#### [Exercise brief]
Retype exactly the lines from the one holding "rouleau à pâtisserie (violet) 329,118,396,144" through the final line of the data, both included.

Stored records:
********
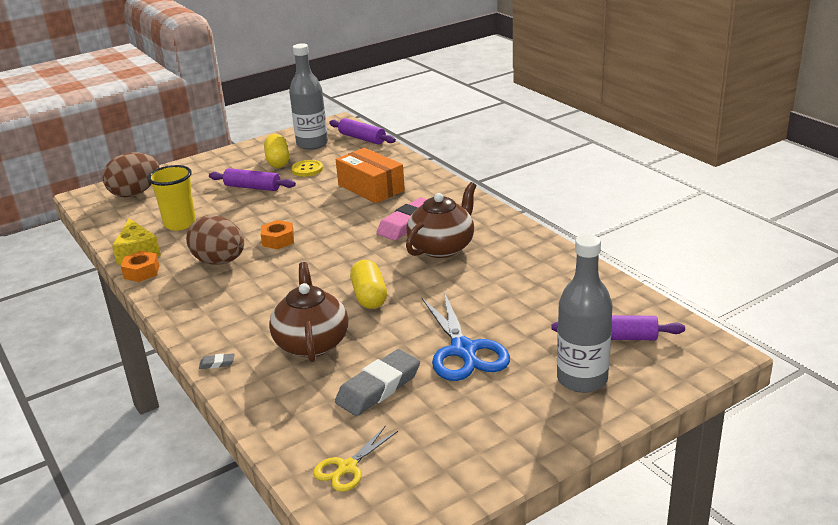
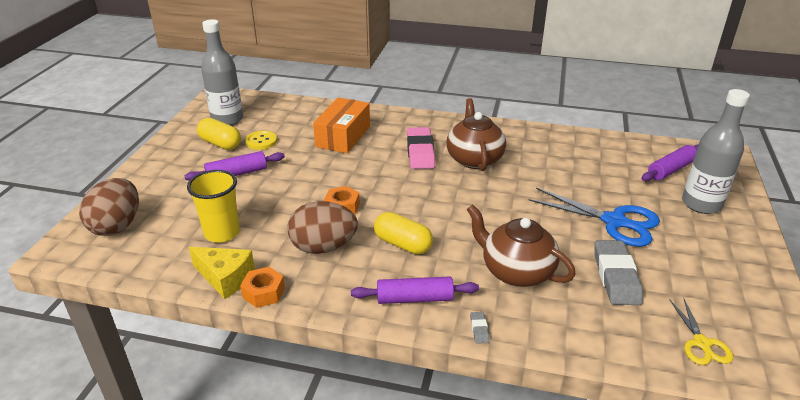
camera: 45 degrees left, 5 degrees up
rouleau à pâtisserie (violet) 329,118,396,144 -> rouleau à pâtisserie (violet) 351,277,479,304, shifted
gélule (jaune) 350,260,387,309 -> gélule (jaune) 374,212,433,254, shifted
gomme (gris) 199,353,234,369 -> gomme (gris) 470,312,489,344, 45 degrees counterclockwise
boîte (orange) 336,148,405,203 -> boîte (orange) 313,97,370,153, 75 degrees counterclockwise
********
#### [Answer area]
rouleau à pâtisserie (violet) 329,118,396,144 -> rouleau à pâtisserie (violet) 351,277,479,304, shifted
gélule (jaune) 350,260,387,309 -> gélule (jaune) 374,212,433,254, shifted
gomme (gris) 199,353,234,369 -> gomme (gris) 470,312,489,344, 45 degrees counterclockwise
boîte (orange) 336,148,405,203 -> boîte (orange) 313,97,370,153, 75 degrees counterclockwise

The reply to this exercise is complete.